**EXERCISE**
Using the material that follows, output exactly the lines from the one containing "C1: 220uF (plus" through the one containing "D6: none -> diode 1N4007 (A AC1, K AC2)", with both ends kept.
^^^^^^^^
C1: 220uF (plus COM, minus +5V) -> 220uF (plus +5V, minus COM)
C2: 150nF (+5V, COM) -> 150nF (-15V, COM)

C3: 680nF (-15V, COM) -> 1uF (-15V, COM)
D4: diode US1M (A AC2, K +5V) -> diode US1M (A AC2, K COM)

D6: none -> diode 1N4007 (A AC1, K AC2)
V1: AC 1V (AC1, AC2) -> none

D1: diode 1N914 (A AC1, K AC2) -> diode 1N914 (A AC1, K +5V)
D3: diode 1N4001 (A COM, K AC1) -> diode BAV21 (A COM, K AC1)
^^^^^^^^
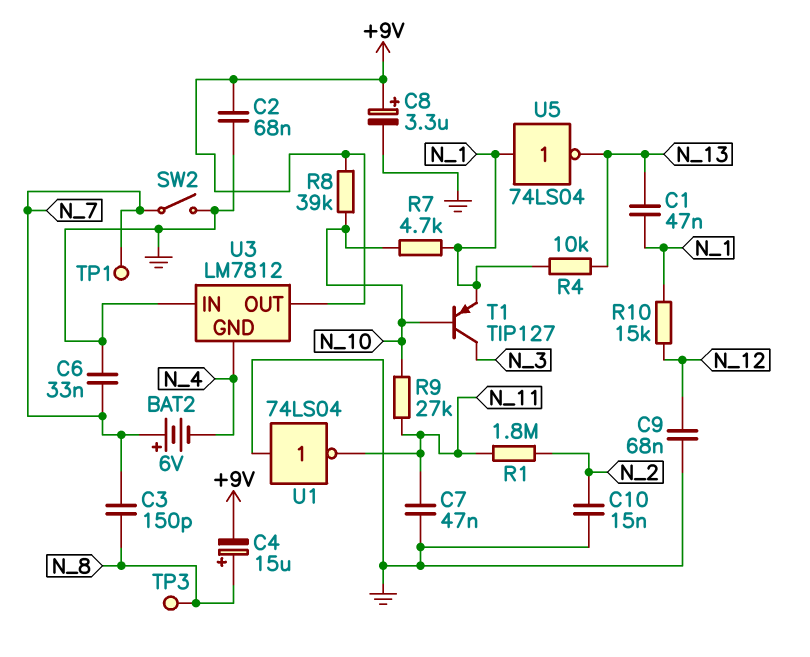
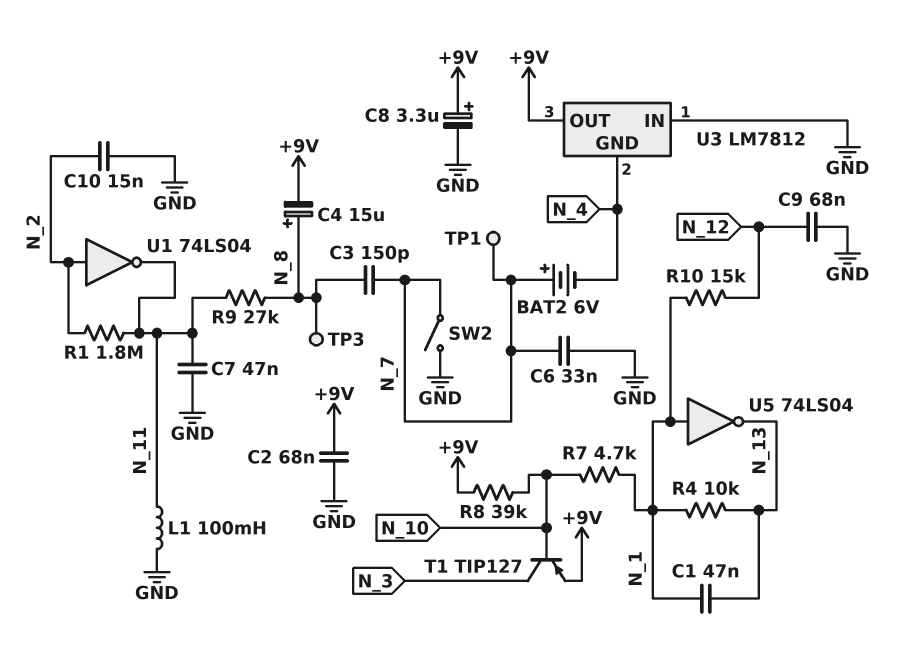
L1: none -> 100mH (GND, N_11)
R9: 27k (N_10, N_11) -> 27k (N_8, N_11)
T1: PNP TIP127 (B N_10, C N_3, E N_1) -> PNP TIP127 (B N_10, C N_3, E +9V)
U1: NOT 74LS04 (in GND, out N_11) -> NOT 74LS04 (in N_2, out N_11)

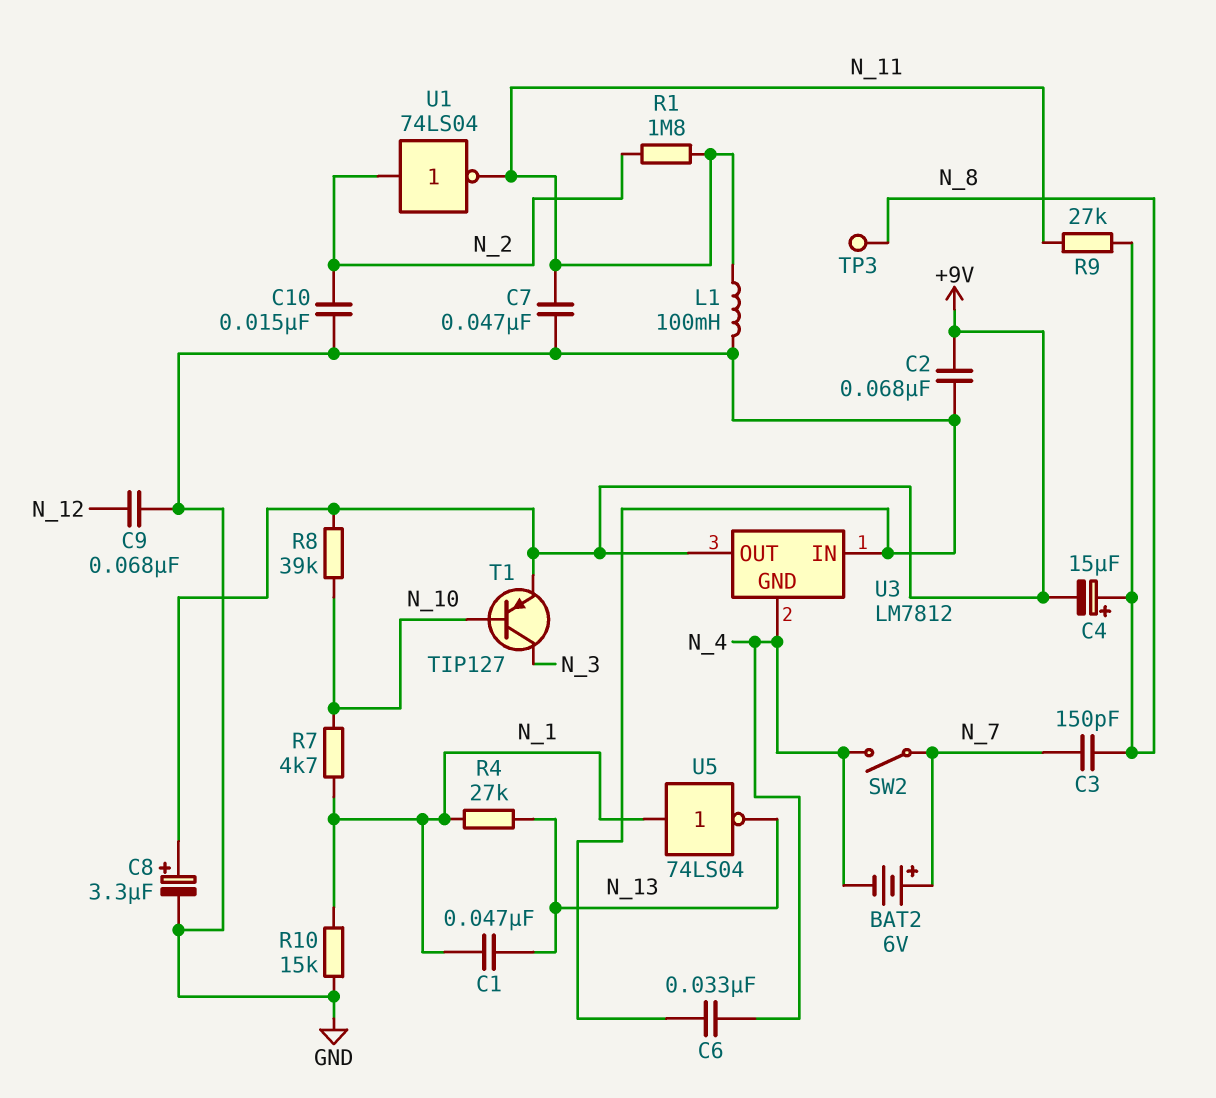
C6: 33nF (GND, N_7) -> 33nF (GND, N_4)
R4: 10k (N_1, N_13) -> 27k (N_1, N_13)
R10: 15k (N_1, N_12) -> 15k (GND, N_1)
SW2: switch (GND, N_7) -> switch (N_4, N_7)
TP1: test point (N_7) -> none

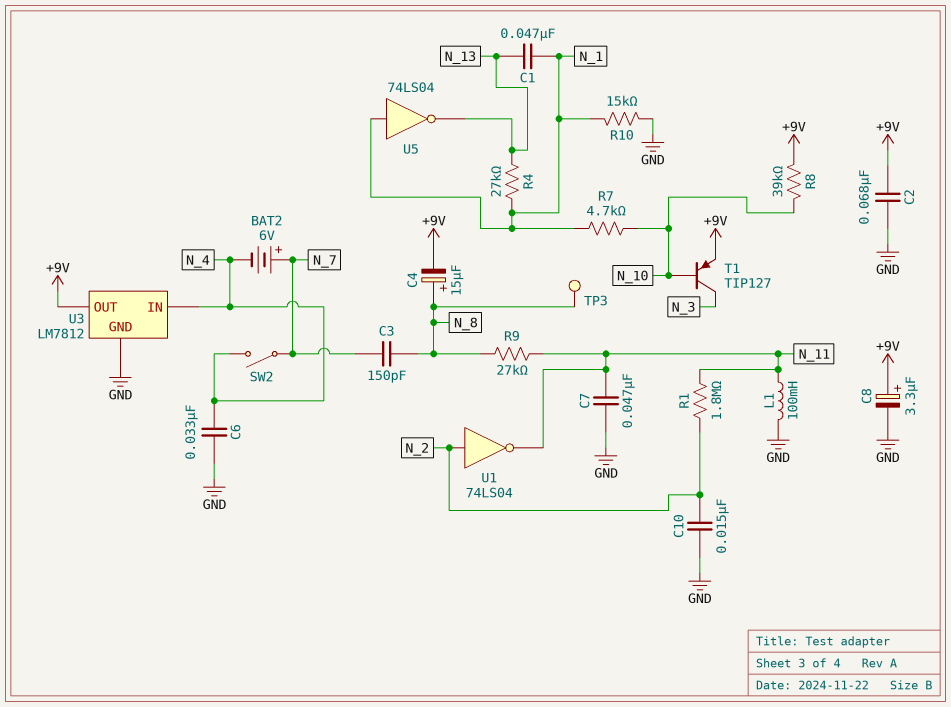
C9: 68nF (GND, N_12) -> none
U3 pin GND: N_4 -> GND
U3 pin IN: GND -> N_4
^^^^^^^^
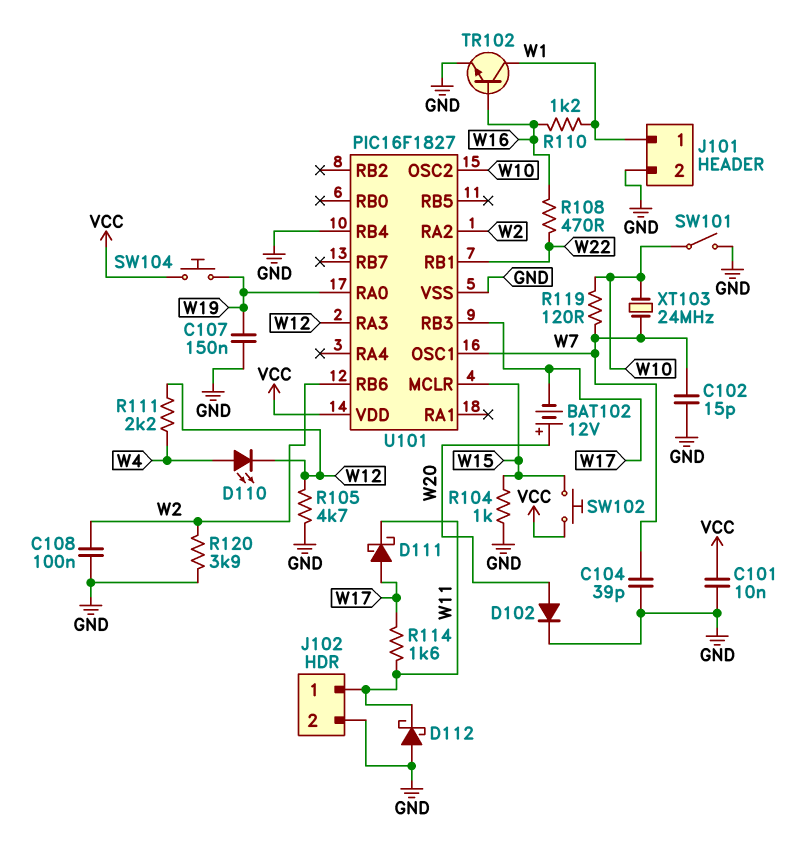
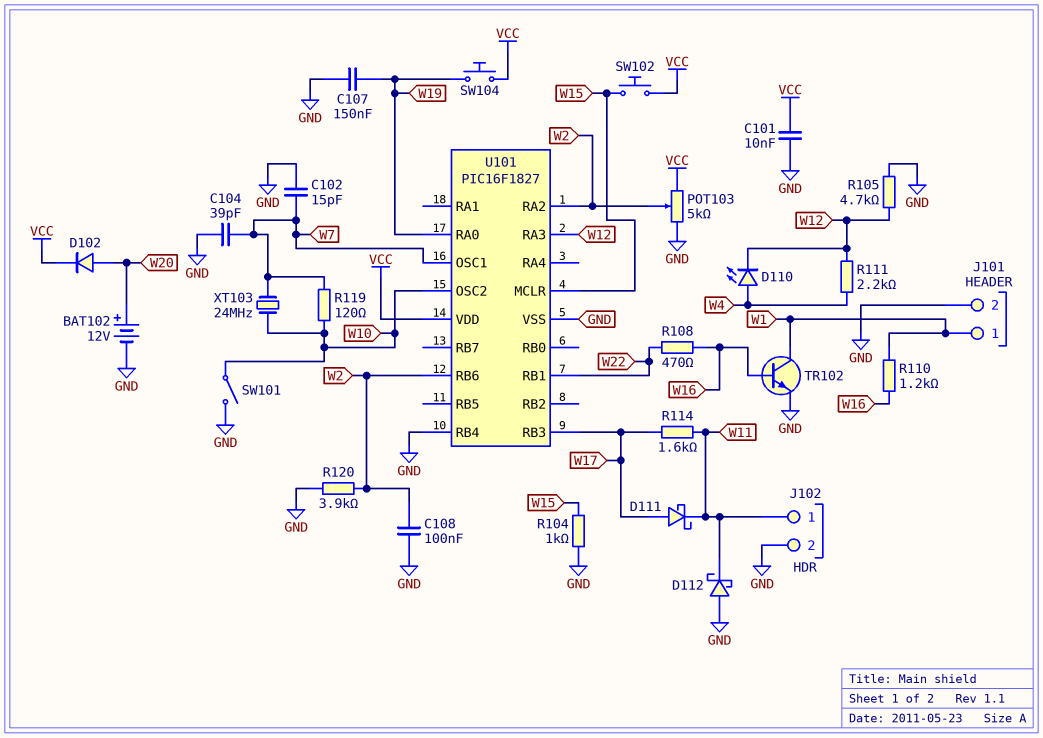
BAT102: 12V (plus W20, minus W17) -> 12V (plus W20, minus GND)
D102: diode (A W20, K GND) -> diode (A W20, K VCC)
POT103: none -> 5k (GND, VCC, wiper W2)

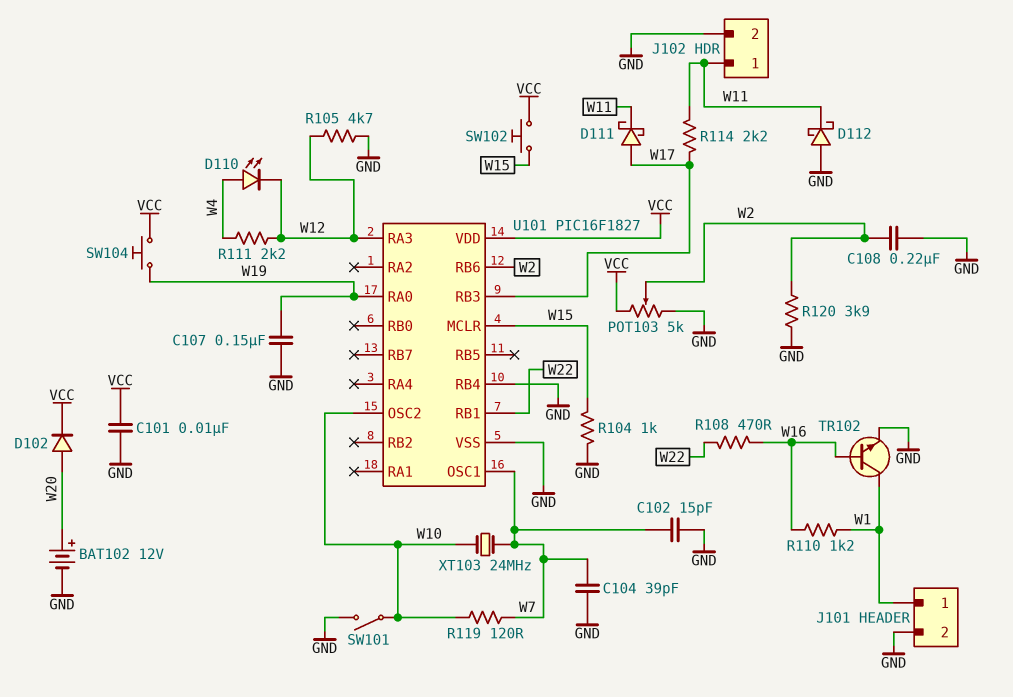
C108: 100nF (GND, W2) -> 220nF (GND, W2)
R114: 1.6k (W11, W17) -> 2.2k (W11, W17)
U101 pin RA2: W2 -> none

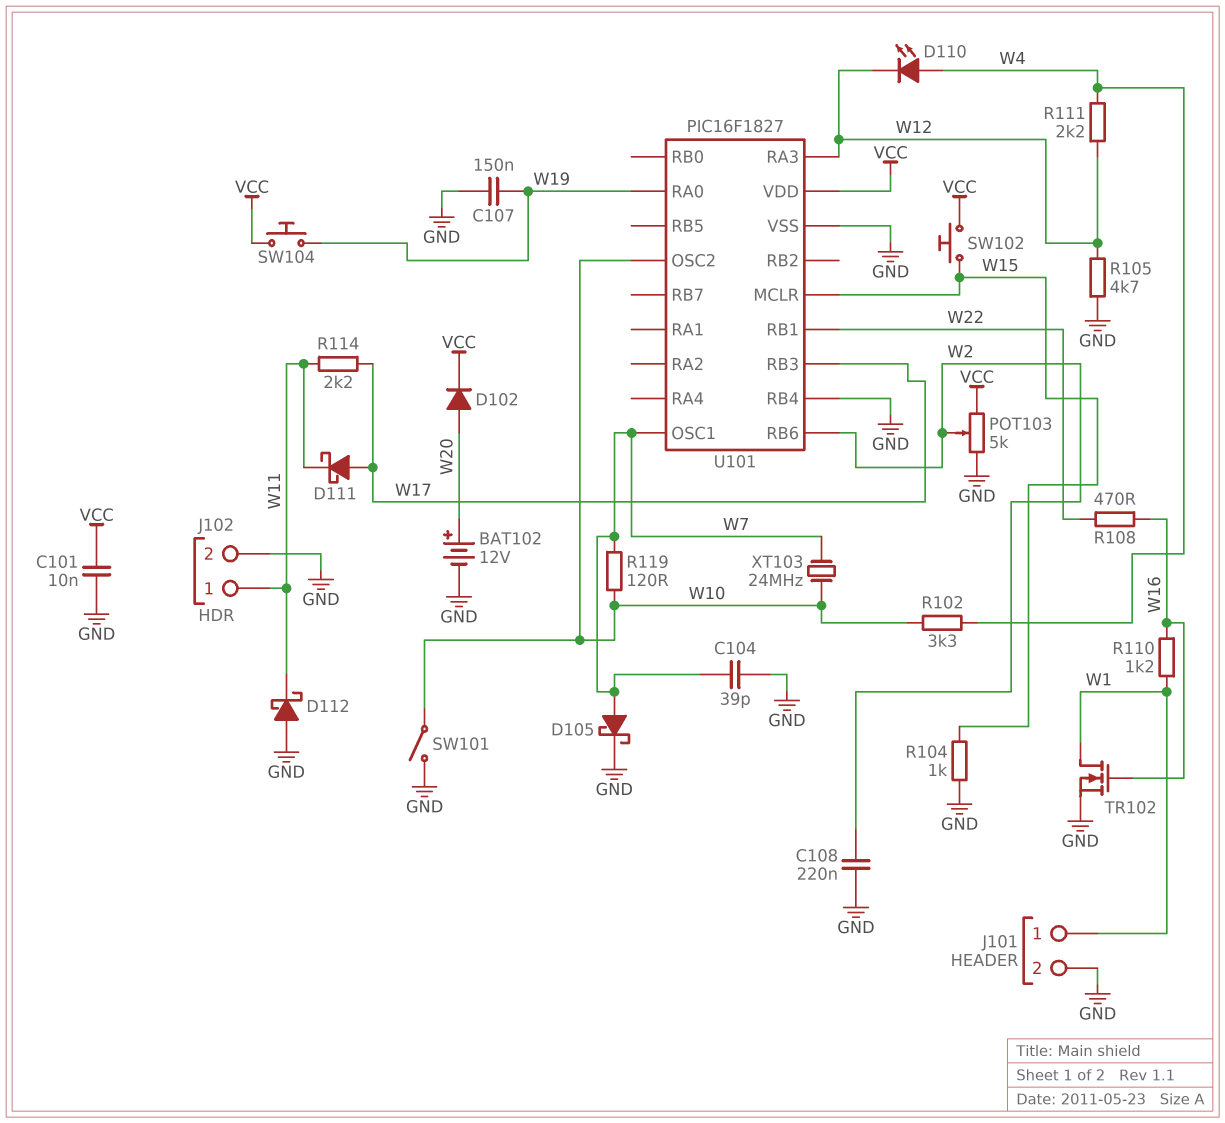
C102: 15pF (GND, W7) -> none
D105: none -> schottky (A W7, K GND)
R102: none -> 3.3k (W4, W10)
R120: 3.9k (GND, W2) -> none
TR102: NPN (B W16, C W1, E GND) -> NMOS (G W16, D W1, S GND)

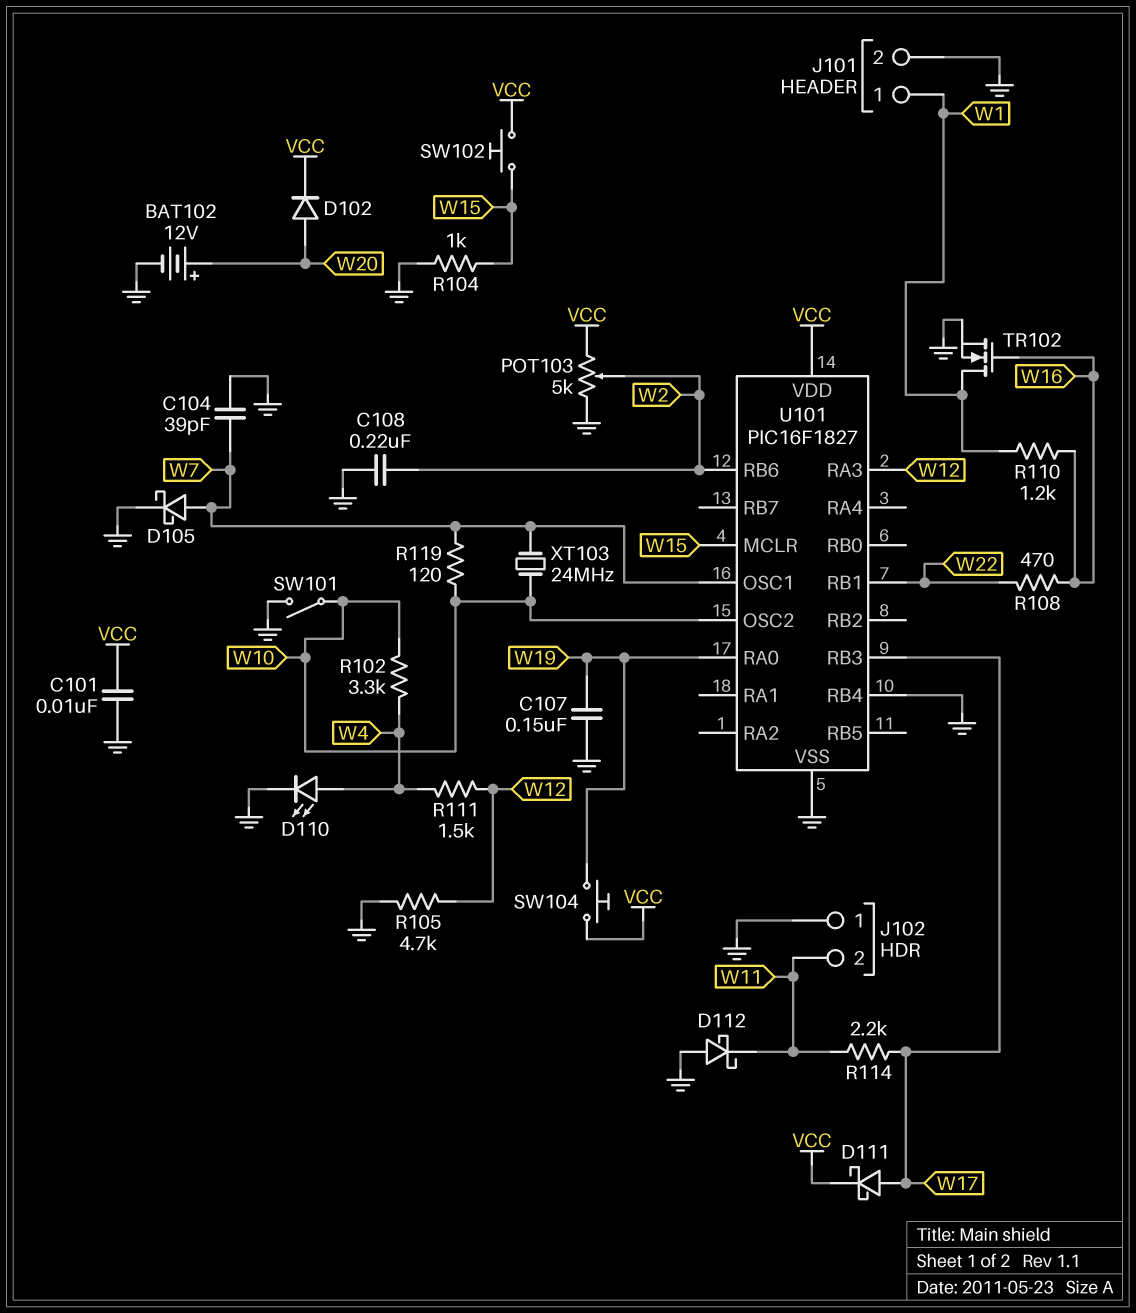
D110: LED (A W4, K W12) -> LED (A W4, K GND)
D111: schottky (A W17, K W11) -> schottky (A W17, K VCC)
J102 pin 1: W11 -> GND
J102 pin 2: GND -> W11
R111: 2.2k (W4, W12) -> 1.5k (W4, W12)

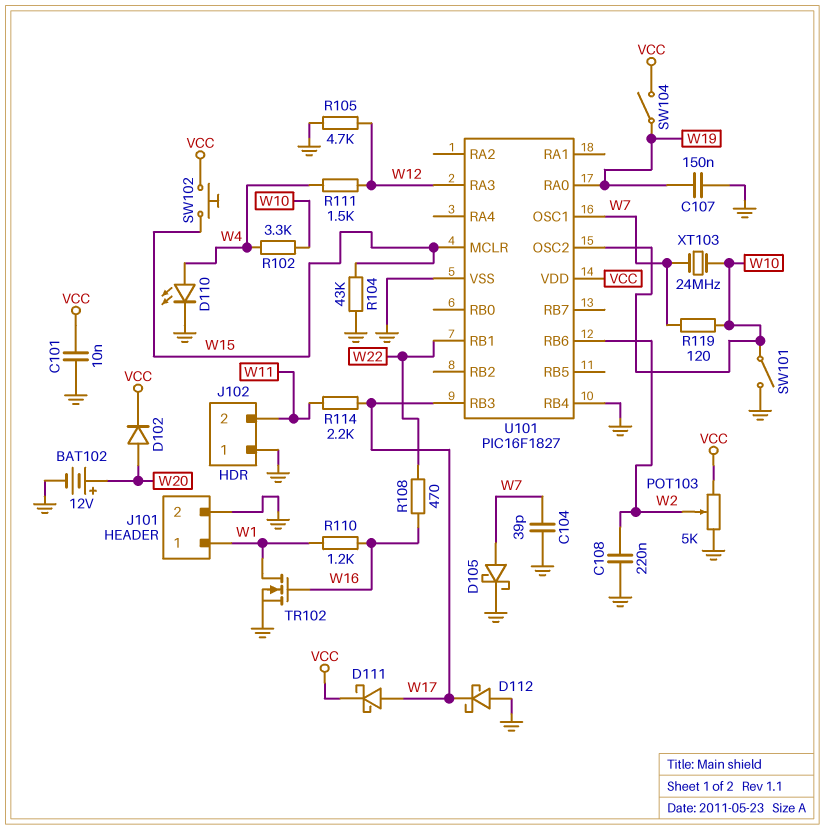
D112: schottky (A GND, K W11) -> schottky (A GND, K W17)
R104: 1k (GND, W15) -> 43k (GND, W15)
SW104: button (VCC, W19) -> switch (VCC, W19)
^^^^^^^^
**ANSWER FOR THIS EXERCISE**
C1: 220uF (plus COM, minus +5V) -> 220uF (plus +5V, minus COM)
C2: 150nF (+5V, COM) -> 150nF (-15V, COM)

C3: 680nF (-15V, COM) -> 1uF (-15V, COM)
D4: diode US1M (A AC2, K +5V) -> diode US1M (A AC2, K COM)

D6: none -> diode 1N4007 (A AC1, K AC2)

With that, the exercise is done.